### Aim of the task
Only these lines of the data below are wanted: the one with "camera: 135 degrees right, 15 degrees up", the one with "(526, 173) = (160, 442): red", and any lines between them, each repeated exactly.

*** Opening Source data ***

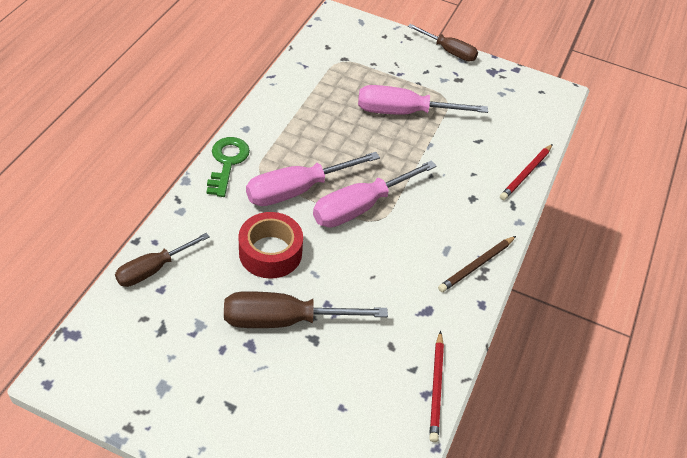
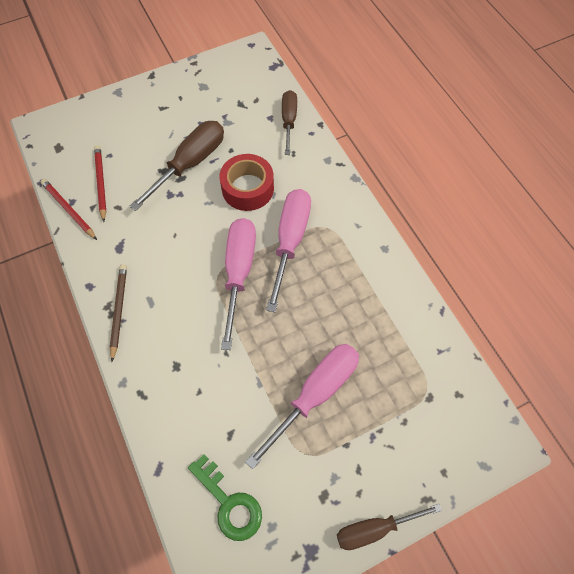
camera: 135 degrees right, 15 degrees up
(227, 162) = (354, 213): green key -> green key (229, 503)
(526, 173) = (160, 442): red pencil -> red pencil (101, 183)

*** Closing Source data ***
*** Opening Source data ***

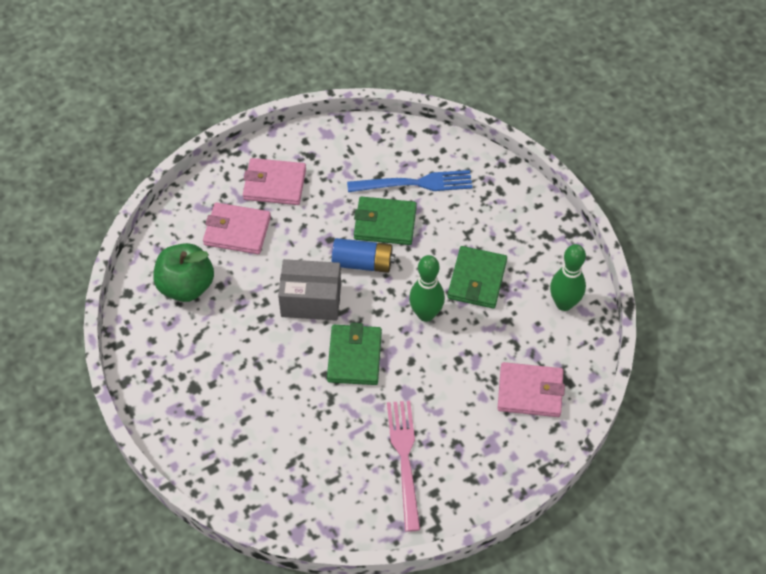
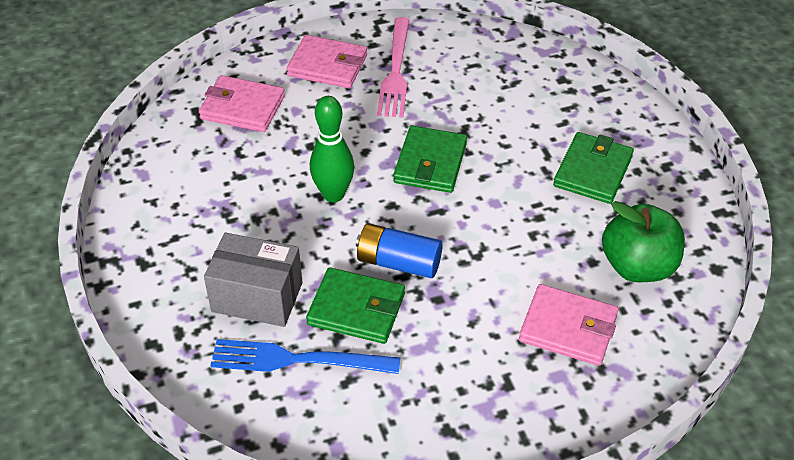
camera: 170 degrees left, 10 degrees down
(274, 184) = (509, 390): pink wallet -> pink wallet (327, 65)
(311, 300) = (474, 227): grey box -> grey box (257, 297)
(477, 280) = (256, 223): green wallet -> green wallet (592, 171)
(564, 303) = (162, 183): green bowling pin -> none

*** Closing Source data ***

### Answer box
camera: 135 degrees right, 15 degrees up
(227, 162) = (354, 213): green key -> green key (229, 503)
(526, 173) = (160, 442): red pencil -> red pencil (101, 183)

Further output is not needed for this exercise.